--- EXTRACTED ENTRIES Enclosed Below ---

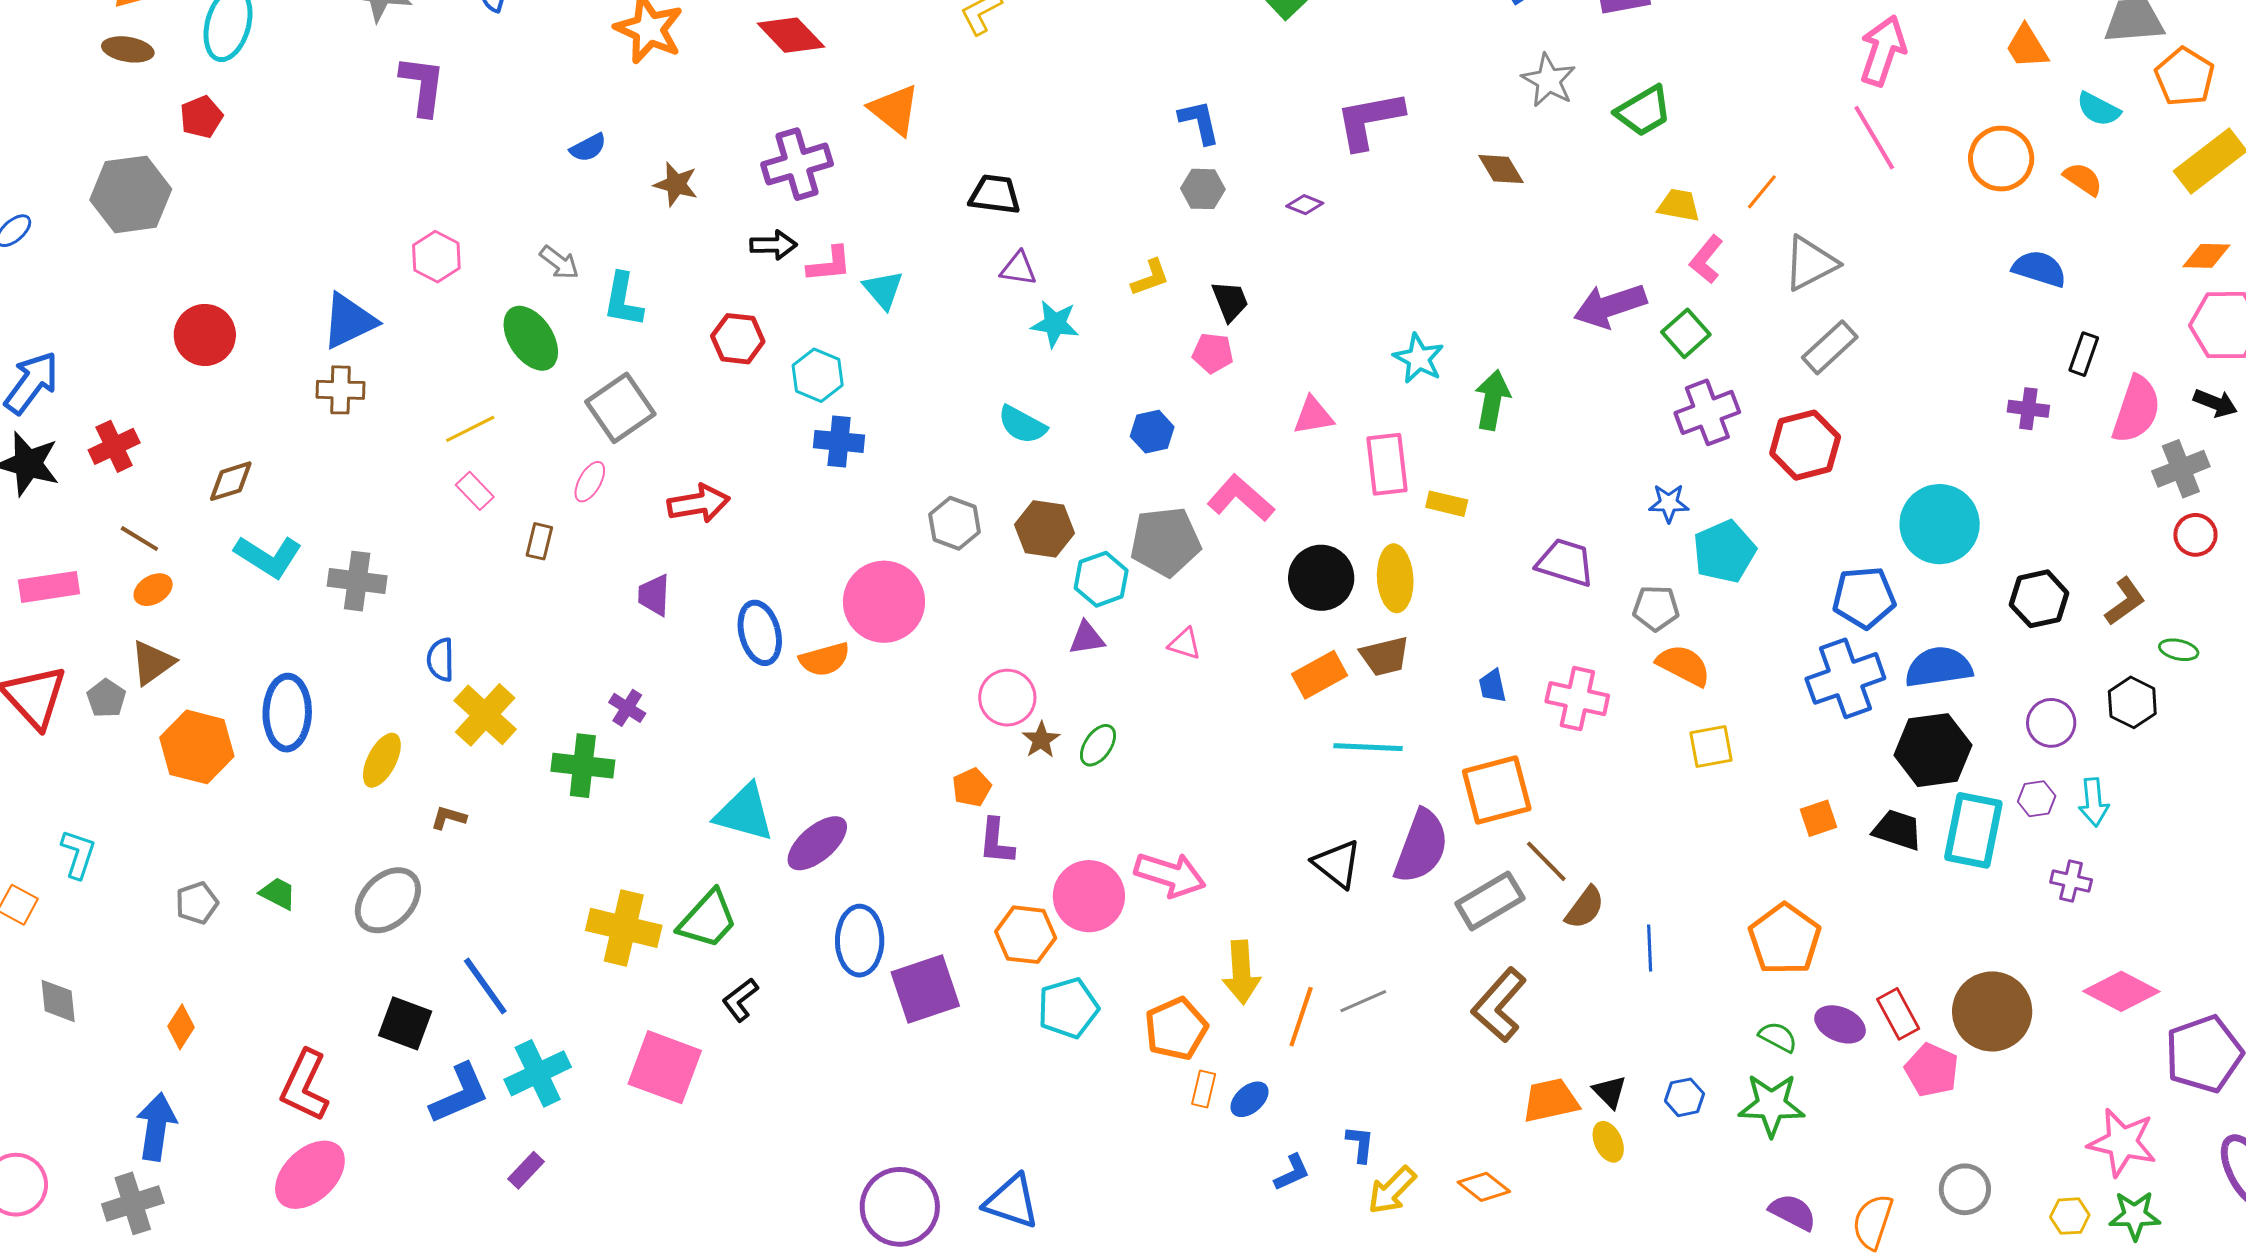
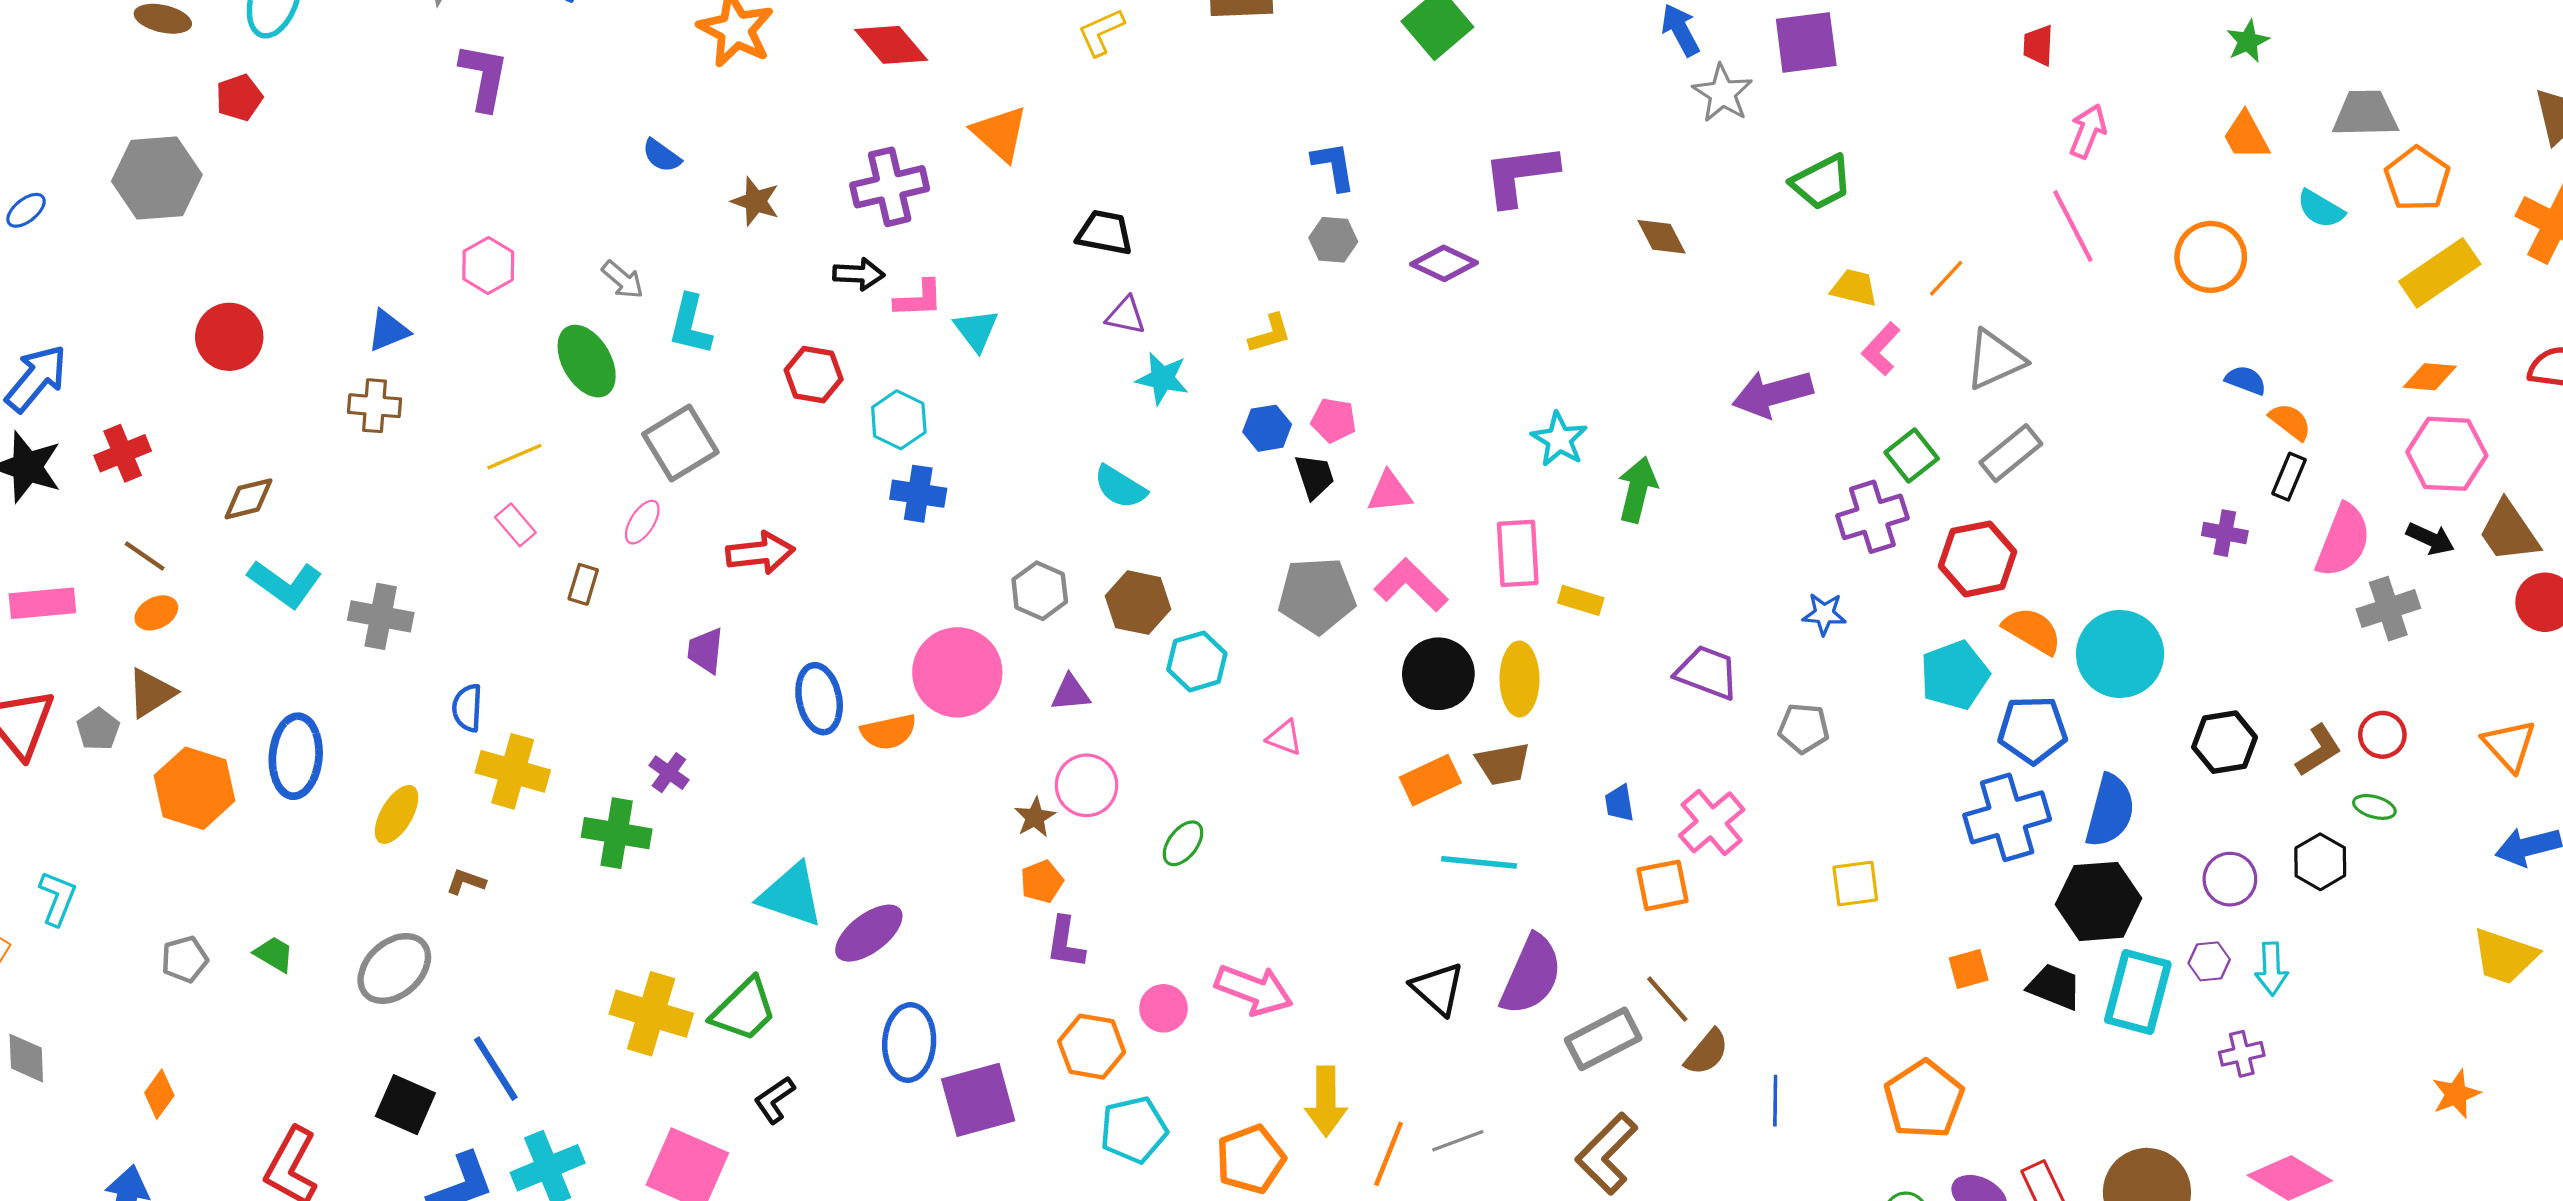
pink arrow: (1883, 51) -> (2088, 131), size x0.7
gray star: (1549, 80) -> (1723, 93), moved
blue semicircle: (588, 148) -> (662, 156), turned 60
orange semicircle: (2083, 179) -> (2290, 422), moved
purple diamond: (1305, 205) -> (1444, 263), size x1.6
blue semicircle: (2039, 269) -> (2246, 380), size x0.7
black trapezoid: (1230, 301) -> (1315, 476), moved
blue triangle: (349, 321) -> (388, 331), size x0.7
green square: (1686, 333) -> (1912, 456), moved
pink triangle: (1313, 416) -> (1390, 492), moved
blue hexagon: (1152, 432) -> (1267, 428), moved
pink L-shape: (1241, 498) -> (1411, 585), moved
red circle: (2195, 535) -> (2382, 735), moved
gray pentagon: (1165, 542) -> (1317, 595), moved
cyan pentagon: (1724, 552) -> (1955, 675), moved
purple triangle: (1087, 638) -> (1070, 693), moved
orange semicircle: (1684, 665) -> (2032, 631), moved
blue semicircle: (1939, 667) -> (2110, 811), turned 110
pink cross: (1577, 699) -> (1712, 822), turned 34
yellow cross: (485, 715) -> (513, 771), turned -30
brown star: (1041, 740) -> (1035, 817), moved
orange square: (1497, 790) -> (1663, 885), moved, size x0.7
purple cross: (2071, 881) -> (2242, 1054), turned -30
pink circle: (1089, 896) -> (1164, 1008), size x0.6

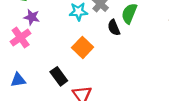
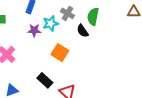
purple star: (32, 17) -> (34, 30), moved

--- End of Enclosed EXTRACTED ENTRIES ---

The data above must be copied exactly. Leave out the pictures.

pink arrow: (1883, 51) -> (2088, 131), size x0.7
gray star: (1549, 80) -> (1723, 93), moved
blue semicircle: (588, 148) -> (662, 156), turned 60
orange semicircle: (2083, 179) -> (2290, 422), moved
purple diamond: (1305, 205) -> (1444, 263), size x1.6
blue semicircle: (2039, 269) -> (2246, 380), size x0.7
black trapezoid: (1230, 301) -> (1315, 476), moved
blue triangle: (349, 321) -> (388, 331), size x0.7
green square: (1686, 333) -> (1912, 456), moved
pink triangle: (1313, 416) -> (1390, 492), moved
blue hexagon: (1152, 432) -> (1267, 428), moved
pink L-shape: (1241, 498) -> (1411, 585), moved
red circle: (2195, 535) -> (2382, 735), moved
gray pentagon: (1165, 542) -> (1317, 595), moved
cyan pentagon: (1724, 552) -> (1955, 675), moved
purple triangle: (1087, 638) -> (1070, 693), moved
orange semicircle: (1684, 665) -> (2032, 631), moved
blue semicircle: (1939, 667) -> (2110, 811), turned 110
pink cross: (1577, 699) -> (1712, 822), turned 34
yellow cross: (485, 715) -> (513, 771), turned -30
brown star: (1041, 740) -> (1035, 817), moved
orange square: (1497, 790) -> (1663, 885), moved, size x0.7
purple cross: (2071, 881) -> (2242, 1054), turned -30
pink circle: (1089, 896) -> (1164, 1008), size x0.6

purple star: (32, 17) -> (34, 30), moved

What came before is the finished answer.